▸ **DATA SECTION**

◇ ◇ ◇ ◇ ◇

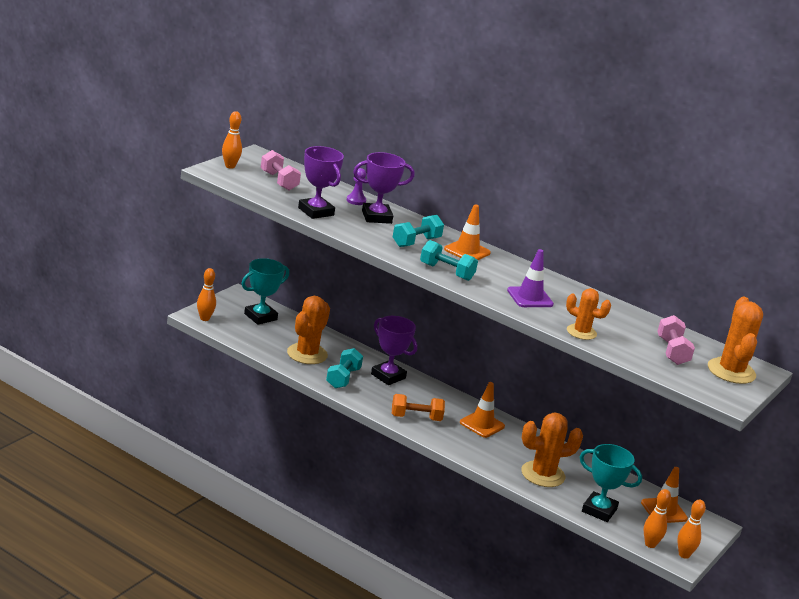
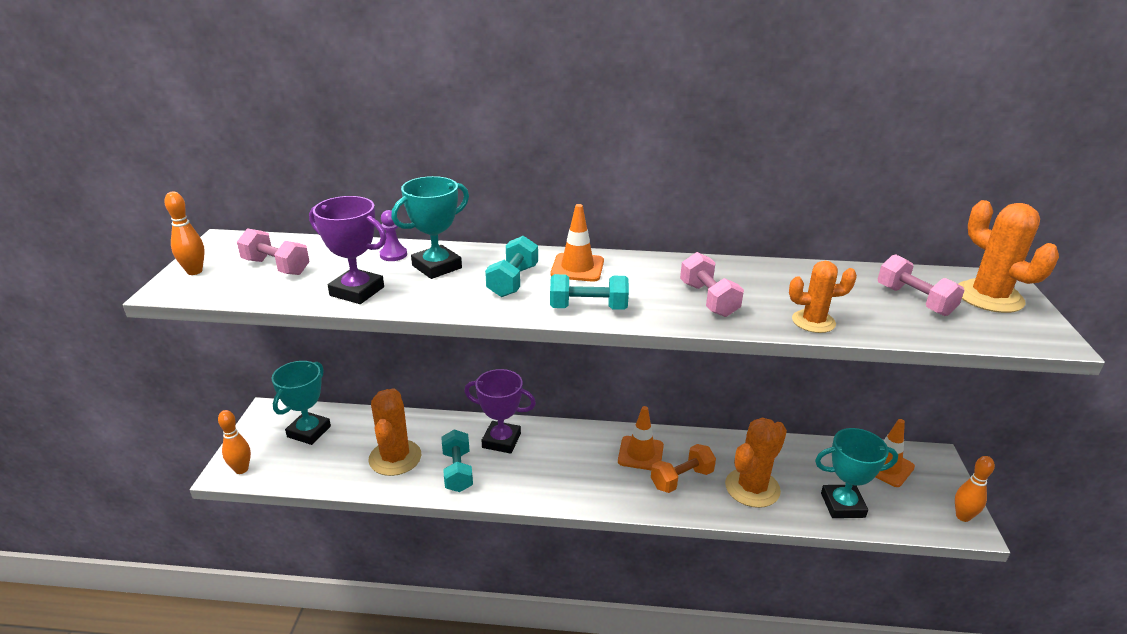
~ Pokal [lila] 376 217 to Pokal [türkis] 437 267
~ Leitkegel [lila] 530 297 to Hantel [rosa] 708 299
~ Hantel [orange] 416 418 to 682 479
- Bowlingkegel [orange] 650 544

◇ ◇ ◇ ◇ ◇

▸ **WHAT TO WORK ON**
Return every line of the listing above that contains "Hantel".

▸ **OUTPUT OF THE EXERCISE**
~ Leitkegel [lila] 530 297 to Hantel [rosa] 708 299
~ Hantel [orange] 416 418 to 682 479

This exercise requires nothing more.